In the entries below, find the line with "U4 pin in-: N012 -> N006" and the line with "R11: 1k (+12V, MID3) -> 1k (MID3, VO2)". Reproduce those two lines and every line between them exactly, and nothing more.

╭─ Exercise data

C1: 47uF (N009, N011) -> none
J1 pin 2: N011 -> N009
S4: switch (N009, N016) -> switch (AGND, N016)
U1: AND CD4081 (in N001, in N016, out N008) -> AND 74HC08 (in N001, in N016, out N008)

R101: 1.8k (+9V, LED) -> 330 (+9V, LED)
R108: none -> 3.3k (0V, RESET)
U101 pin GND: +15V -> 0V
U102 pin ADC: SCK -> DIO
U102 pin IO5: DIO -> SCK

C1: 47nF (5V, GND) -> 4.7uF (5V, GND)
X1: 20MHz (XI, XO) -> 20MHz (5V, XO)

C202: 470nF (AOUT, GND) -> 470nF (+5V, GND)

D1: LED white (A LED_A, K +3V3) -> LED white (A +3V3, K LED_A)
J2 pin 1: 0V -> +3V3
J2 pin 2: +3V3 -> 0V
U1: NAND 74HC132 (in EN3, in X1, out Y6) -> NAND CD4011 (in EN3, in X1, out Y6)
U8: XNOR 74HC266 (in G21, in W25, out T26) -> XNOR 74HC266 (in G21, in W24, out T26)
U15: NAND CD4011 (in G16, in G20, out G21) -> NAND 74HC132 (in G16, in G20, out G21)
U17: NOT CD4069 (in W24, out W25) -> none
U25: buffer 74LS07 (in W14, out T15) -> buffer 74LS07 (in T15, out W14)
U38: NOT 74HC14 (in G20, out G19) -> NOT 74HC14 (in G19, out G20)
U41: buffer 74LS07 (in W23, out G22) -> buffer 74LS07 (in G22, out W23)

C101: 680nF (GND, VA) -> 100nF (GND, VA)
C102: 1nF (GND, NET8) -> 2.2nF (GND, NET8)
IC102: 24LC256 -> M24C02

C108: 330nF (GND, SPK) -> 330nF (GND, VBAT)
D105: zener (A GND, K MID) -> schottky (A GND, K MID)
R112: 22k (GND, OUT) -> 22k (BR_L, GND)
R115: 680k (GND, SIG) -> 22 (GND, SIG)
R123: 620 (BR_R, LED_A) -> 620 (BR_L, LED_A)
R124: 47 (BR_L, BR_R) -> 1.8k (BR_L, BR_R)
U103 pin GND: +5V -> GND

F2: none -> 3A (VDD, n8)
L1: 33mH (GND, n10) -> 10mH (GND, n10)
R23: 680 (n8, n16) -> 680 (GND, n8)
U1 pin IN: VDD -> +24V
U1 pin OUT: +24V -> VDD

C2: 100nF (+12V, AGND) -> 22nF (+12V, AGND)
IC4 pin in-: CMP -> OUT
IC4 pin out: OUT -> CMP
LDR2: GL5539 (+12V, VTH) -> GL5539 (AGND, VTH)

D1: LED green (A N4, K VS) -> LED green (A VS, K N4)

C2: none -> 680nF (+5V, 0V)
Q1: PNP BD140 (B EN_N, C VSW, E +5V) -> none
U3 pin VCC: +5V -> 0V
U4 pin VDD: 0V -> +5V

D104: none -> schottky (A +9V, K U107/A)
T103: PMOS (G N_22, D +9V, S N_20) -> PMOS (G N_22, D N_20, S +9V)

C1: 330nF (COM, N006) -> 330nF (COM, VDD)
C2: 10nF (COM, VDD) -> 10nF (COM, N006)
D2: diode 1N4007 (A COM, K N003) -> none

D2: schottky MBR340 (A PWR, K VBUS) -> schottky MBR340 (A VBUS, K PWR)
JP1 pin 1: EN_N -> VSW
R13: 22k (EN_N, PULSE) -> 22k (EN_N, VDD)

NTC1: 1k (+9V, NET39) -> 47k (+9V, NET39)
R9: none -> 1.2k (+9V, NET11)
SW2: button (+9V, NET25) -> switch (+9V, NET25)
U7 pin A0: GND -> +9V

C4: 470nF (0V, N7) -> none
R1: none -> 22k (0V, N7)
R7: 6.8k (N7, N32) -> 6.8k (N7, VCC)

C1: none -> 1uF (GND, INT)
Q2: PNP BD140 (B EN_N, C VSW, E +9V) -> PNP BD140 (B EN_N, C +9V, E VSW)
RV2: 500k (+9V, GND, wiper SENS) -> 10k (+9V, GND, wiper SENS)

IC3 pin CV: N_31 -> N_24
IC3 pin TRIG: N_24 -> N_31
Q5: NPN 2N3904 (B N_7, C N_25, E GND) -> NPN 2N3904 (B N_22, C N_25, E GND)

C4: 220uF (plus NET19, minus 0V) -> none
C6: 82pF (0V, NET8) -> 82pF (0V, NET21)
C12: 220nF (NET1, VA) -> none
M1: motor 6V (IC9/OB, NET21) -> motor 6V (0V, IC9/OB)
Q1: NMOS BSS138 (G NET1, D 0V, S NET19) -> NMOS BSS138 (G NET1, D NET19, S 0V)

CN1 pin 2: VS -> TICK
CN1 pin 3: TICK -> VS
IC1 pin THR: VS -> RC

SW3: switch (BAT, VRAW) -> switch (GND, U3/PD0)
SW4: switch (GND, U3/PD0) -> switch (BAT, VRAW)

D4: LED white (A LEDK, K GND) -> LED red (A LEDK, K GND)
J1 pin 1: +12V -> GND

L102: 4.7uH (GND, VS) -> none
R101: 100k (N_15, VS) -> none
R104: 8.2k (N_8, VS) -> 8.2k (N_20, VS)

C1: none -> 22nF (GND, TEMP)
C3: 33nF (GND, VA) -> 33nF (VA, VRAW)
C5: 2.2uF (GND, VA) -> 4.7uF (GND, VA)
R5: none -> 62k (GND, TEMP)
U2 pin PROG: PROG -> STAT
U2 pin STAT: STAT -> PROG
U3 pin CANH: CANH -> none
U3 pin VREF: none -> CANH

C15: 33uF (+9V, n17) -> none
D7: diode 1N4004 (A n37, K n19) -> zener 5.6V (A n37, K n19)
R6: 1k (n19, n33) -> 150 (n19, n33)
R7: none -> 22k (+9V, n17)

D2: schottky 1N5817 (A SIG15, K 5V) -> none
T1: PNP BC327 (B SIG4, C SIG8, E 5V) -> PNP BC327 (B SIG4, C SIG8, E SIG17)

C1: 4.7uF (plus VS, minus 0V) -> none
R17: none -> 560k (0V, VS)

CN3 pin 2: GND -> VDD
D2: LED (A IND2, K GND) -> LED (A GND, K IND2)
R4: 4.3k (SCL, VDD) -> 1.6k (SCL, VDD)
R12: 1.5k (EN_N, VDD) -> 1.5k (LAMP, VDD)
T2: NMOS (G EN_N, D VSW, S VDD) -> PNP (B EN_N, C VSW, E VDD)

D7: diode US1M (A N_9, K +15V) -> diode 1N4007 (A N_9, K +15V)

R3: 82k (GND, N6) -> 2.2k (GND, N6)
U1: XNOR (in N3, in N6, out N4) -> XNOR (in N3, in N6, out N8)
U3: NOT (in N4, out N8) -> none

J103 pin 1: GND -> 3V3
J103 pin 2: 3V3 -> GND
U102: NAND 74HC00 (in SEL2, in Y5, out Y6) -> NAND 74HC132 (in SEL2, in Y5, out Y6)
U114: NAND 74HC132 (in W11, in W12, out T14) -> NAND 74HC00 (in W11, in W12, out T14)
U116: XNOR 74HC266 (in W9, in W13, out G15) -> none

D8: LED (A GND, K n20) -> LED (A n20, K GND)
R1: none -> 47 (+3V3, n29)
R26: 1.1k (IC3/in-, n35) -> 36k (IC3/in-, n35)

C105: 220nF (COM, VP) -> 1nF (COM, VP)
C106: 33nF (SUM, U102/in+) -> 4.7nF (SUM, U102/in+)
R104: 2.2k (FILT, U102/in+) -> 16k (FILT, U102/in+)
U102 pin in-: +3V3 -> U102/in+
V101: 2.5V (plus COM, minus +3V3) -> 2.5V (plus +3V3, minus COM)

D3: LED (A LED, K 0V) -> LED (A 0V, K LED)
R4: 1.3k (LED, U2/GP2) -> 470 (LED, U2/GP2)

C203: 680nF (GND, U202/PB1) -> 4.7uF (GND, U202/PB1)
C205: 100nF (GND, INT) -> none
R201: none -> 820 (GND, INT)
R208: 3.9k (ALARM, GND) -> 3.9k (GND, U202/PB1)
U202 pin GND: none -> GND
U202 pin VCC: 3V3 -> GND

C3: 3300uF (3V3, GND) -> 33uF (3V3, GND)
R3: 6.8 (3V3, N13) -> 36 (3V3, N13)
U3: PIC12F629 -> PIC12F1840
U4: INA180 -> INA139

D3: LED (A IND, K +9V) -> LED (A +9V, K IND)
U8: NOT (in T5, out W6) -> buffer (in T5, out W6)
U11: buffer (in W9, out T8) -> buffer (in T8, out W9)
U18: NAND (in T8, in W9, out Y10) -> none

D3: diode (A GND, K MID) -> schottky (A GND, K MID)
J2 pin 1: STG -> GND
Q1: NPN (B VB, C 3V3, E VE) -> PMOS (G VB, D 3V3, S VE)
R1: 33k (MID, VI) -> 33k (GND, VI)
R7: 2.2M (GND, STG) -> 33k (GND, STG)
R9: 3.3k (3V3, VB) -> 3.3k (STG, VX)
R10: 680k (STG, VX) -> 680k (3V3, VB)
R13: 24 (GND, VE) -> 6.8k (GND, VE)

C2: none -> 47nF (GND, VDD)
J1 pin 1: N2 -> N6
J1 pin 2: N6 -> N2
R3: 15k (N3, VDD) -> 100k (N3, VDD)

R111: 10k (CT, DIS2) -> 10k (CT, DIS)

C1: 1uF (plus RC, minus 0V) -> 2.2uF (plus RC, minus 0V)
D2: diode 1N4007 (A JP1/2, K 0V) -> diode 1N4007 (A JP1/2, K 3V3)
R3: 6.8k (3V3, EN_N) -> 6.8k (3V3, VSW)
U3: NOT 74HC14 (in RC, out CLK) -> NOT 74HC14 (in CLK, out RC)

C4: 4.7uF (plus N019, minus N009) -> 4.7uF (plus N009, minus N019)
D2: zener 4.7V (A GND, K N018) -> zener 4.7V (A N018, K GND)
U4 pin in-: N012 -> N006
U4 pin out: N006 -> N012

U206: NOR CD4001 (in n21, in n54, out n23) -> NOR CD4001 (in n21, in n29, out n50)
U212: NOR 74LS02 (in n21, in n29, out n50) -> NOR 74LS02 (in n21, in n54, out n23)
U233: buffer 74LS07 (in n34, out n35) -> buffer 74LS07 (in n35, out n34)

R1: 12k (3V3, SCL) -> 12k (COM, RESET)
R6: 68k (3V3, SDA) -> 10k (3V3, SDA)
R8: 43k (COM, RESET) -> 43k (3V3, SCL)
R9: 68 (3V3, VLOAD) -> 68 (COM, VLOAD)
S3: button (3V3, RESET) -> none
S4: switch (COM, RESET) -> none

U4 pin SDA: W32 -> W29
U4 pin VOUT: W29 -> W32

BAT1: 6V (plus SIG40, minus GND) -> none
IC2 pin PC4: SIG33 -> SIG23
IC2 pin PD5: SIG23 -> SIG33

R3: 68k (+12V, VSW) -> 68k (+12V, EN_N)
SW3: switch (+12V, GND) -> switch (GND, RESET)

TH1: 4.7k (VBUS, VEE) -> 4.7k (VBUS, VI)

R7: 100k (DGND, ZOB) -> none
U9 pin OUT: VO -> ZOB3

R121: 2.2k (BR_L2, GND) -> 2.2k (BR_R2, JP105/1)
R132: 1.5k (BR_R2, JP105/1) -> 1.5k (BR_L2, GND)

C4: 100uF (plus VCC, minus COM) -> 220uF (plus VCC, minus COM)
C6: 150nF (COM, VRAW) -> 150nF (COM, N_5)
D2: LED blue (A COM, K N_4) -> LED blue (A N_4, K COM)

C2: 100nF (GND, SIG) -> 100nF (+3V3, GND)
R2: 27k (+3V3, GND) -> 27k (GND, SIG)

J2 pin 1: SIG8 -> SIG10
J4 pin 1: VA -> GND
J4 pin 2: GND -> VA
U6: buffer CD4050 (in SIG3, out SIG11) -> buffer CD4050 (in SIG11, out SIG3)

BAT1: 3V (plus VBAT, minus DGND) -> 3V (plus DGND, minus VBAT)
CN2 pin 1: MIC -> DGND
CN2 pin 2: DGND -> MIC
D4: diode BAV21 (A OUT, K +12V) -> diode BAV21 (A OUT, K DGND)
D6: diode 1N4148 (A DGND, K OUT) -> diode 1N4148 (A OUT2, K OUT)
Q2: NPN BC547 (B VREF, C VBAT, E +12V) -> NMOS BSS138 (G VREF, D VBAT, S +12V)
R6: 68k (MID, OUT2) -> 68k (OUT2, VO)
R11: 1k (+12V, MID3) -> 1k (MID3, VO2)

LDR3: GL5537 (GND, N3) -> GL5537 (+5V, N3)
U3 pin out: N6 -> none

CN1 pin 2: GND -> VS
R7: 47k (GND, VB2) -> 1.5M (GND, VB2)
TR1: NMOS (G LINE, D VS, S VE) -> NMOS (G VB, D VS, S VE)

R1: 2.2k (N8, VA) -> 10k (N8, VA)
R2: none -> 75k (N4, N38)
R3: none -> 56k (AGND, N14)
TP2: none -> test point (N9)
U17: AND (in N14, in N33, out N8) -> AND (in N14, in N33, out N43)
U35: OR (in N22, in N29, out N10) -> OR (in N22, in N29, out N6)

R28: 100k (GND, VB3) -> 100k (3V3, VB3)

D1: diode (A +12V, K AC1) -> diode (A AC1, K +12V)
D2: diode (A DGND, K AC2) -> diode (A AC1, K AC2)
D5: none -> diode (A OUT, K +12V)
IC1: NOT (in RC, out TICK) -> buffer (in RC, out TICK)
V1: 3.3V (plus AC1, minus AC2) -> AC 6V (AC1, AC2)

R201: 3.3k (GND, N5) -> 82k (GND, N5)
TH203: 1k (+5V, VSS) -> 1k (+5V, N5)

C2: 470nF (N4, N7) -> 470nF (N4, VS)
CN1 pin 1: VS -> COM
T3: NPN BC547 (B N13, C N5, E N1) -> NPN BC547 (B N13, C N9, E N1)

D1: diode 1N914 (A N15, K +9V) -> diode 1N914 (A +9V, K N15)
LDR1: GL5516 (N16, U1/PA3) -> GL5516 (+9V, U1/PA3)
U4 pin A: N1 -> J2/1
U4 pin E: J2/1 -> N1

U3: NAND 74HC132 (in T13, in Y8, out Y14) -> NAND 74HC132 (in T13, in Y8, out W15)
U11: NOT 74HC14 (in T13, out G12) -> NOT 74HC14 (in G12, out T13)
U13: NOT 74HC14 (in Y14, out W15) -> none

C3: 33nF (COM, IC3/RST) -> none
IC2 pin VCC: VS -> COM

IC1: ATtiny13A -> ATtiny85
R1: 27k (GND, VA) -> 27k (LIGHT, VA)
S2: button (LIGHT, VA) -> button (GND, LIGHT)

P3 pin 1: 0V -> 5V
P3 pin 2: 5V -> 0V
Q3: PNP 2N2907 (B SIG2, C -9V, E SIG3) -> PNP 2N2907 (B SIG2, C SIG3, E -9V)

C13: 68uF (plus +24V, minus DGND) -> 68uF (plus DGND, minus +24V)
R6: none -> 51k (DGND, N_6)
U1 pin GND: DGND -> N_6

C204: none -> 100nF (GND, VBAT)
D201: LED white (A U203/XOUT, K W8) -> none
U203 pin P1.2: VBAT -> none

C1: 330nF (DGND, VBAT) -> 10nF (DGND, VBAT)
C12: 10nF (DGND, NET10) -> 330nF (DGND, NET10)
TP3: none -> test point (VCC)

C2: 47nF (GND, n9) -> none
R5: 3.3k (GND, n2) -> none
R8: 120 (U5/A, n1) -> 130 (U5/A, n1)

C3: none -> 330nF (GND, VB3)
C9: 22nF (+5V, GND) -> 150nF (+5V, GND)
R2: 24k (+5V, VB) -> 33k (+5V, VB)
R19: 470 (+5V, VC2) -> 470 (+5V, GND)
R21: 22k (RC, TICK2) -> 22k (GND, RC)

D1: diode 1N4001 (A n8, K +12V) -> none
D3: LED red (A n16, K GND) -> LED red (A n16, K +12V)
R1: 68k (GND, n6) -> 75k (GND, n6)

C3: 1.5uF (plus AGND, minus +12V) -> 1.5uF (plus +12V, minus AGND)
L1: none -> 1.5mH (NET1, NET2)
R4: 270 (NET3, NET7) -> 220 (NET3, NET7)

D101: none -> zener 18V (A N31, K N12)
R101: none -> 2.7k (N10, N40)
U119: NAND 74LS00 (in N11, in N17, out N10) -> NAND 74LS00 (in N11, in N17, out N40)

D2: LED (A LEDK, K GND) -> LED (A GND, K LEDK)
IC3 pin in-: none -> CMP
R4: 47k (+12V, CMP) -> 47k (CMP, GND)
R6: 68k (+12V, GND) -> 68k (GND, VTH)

╰─

» Finished task
U4 pin in-: N012 -> N006
U4 pin out: N006 -> N012

U206: NOR CD4001 (in n21, in n54, out n23) -> NOR CD4001 (in n21, in n29, out n50)
U212: NOR 74LS02 (in n21, in n29, out n50) -> NOR 74LS02 (in n21, in n54, out n23)
U233: buffer 74LS07 (in n34, out n35) -> buffer 74LS07 (in n35, out n34)

R1: 12k (3V3, SCL) -> 12k (COM, RESET)
R6: 68k (3V3, SDA) -> 10k (3V3, SDA)
R8: 43k (COM, RESET) -> 43k (3V3, SCL)
R9: 68 (3V3, VLOAD) -> 68 (COM, VLOAD)
S3: button (3V3, RESET) -> none
S4: switch (COM, RESET) -> none

U4 pin SDA: W32 -> W29
U4 pin VOUT: W29 -> W32

BAT1: 6V (plus SIG40, minus GND) -> none
IC2 pin PC4: SIG33 -> SIG23
IC2 pin PD5: SIG23 -> SIG33

R3: 68k (+12V, VSW) -> 68k (+12V, EN_N)
SW3: switch (+12V, GND) -> switch (GND, RESET)

TH1: 4.7k (VBUS, VEE) -> 4.7k (VBUS, VI)

R7: 100k (DGND, ZOB) -> none
U9 pin OUT: VO -> ZOB3

R121: 2.2k (BR_L2, GND) -> 2.2k (BR_R2, JP105/1)
R132: 1.5k (BR_R2, JP105/1) -> 1.5k (BR_L2, GND)

C4: 100uF (plus VCC, minus COM) -> 220uF (plus VCC, minus COM)
C6: 150nF (COM, VRAW) -> 150nF (COM, N_5)
D2: LED blue (A COM, K N_4) -> LED blue (A N_4, K COM)

C2: 100nF (GND, SIG) -> 100nF (+3V3, GND)
R2: 27k (+3V3, GND) -> 27k (GND, SIG)

J2 pin 1: SIG8 -> SIG10
J4 pin 1: VA -> GND
J4 pin 2: GND -> VA
U6: buffer CD4050 (in SIG3, out SIG11) -> buffer CD4050 (in SIG11, out SIG3)

BAT1: 3V (plus VBAT, minus DGND) -> 3V (plus DGND, minus VBAT)
CN2 pin 1: MIC -> DGND
CN2 pin 2: DGND -> MIC
D4: diode BAV21 (A OUT, K +12V) -> diode BAV21 (A OUT, K DGND)
D6: diode 1N4148 (A DGND, K OUT) -> diode 1N4148 (A OUT2, K OUT)
Q2: NPN BC547 (B VREF, C VBAT, E +12V) -> NMOS BSS138 (G VREF, D VBAT, S +12V)
R6: 68k (MID, OUT2) -> 68k (OUT2, VO)
R11: 1k (+12V, MID3) -> 1k (MID3, VO2)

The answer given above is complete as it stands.